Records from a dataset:
+ + + + + + +

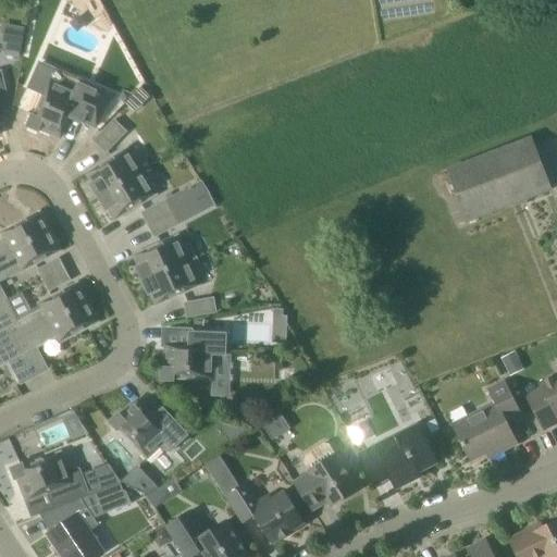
[(25,27),(10,25),(7,45),(4,56),(19,58),(25,27)]
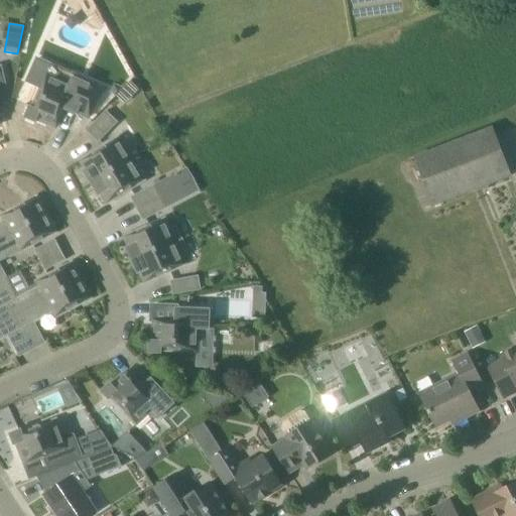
[(78,113),(89,118),(103,85),(36,57),(25,83),(40,89),(39,90),(32,108),(29,107),(24,118),(35,123),(36,120),(56,128),(65,110),(77,115),(78,113)]
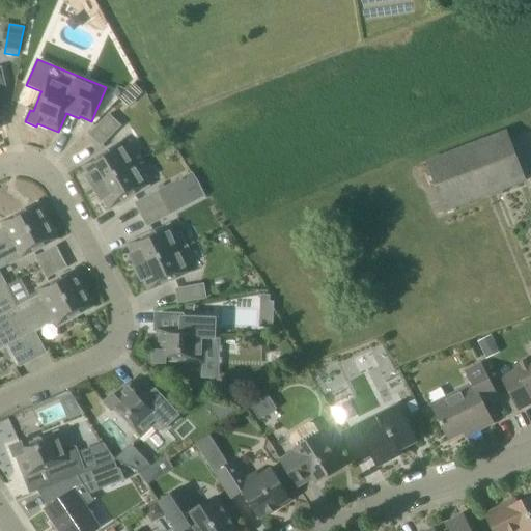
[(0,104),(8,103),(1,68),(0,68),(0,128),(1,128),(0,122),(0,104)]
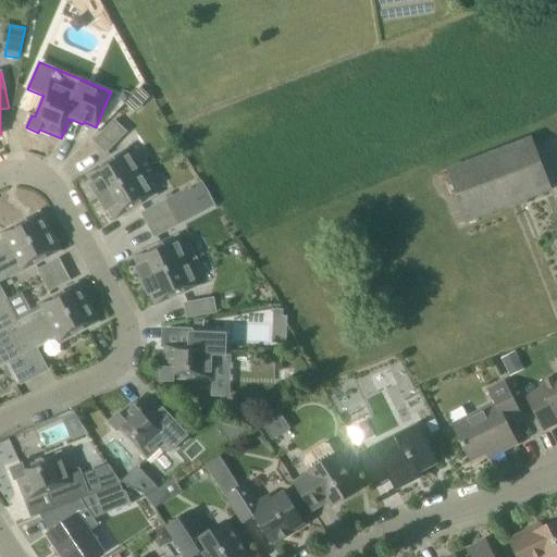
[(122,90),(119,101),(125,103),(133,94),(122,90)]
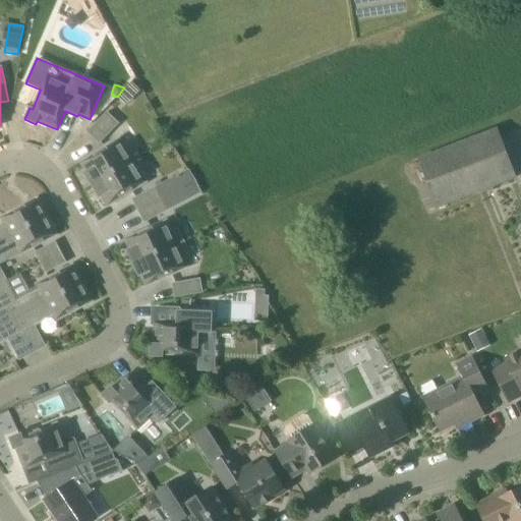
[(107,111),(87,132),(99,143),(119,123),(107,111)]
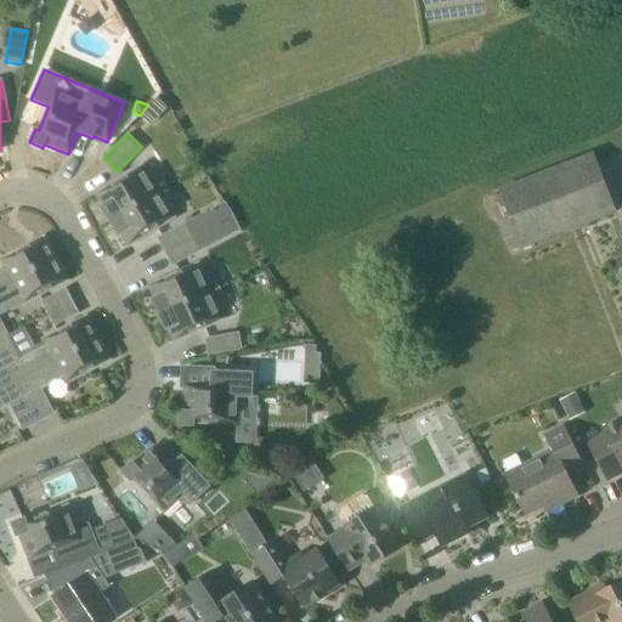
[(527,247),(615,213),(593,154),(505,190),(527,247)]
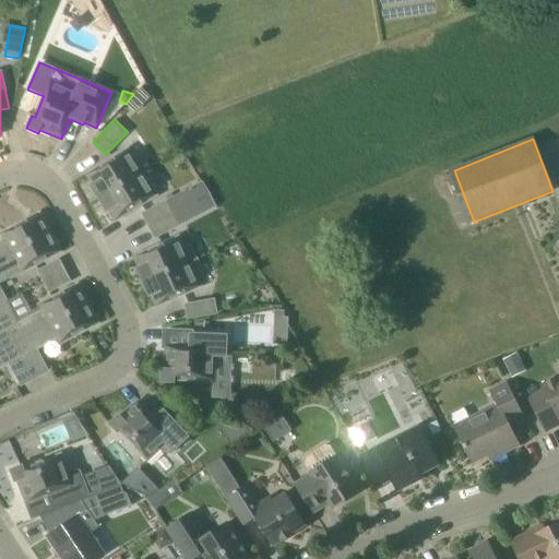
[(133,158),(128,150),(87,175),(94,185),(91,187),(98,200),(147,169),(141,158),(133,158)]
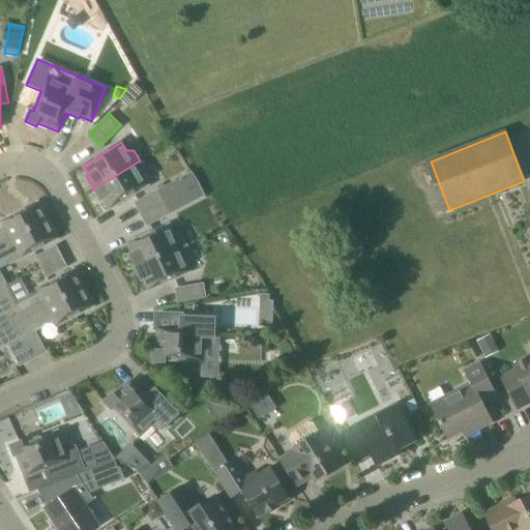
[(110,209),(127,198),(148,185),(143,176),(146,170),(140,160),(93,189),(101,202),(104,200),(110,209)]
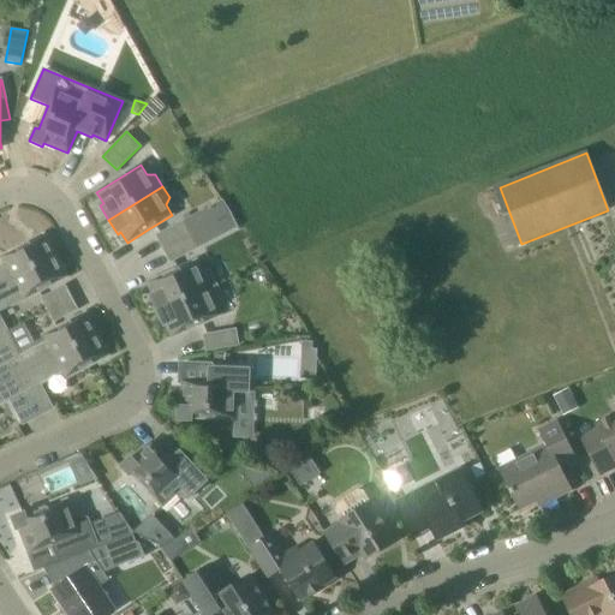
[(162,250),(193,233),(185,220),(155,236),(162,250)]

+ + + + + + +

Work request:
Could you output all the entries above exactly as written, leaving out the pictures?

Task output:
[(25,27),(10,25),(7,45),(4,56),(19,58),(25,27)]
[(78,113),(89,118),(103,85),(36,57),(25,83),(40,89),(39,90),(32,108),(29,107),(24,118),(35,123),(36,120),(56,128),(65,110),(77,115),(78,113)]
[(0,104),(8,103),(1,68),(0,68),(0,128),(1,128),(0,122),(0,104)]
[(122,90),(119,101),(125,103),(133,94),(122,90)]
[(107,111),(87,132),(99,143),(119,123),(107,111)]
[(527,247),(615,213),(593,154),(505,190),(527,247)]
[(133,158),(128,150),(87,175),(94,185),(91,187),(98,200),(147,169),(141,158),(133,158)]
[(110,209),(127,198),(148,185),(143,176),(146,170),(140,160),(93,189),(101,202),(104,200),(110,209)]
[(162,250),(193,233),(185,220),(155,236),(162,250)]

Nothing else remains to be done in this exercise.